_Work request:_ Include the line with "purple box [316,314,370,373]" and every line before it in the entries below, echoed exactly, but not the pictures.

(Scene change data)
⟨

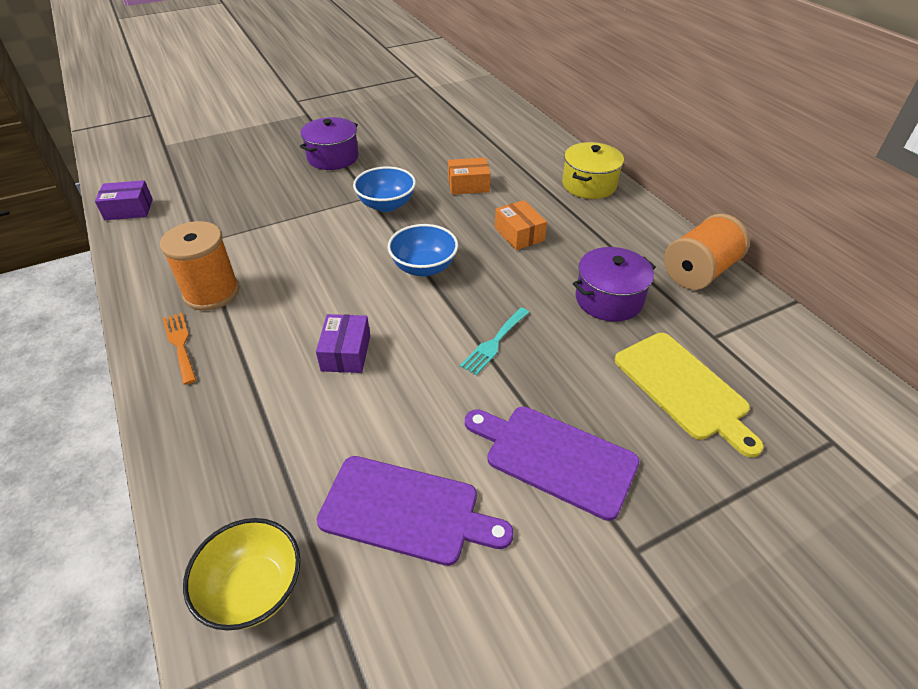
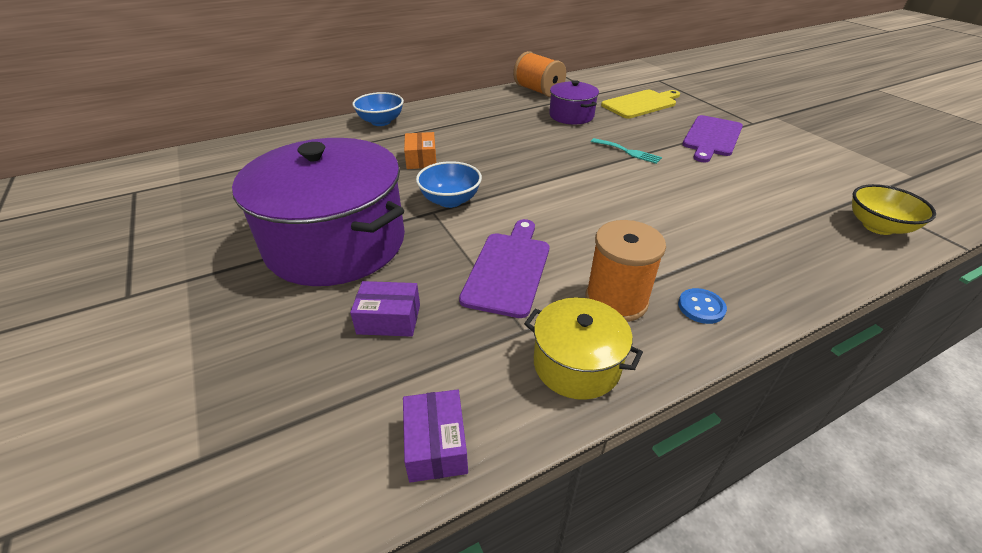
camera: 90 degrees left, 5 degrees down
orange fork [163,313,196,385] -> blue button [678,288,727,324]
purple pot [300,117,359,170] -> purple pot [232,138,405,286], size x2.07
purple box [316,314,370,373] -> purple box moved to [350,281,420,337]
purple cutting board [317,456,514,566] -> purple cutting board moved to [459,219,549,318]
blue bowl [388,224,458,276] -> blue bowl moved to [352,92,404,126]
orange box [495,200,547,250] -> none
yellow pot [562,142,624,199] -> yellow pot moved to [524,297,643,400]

⟩

_Finished task:_
camera: 90 degrees left, 5 degrees down
orange fork [163,313,196,385] -> blue button [678,288,727,324]
purple pot [300,117,359,170] -> purple pot [232,138,405,286], size x2.07
purple box [316,314,370,373] -> purple box moved to [350,281,420,337]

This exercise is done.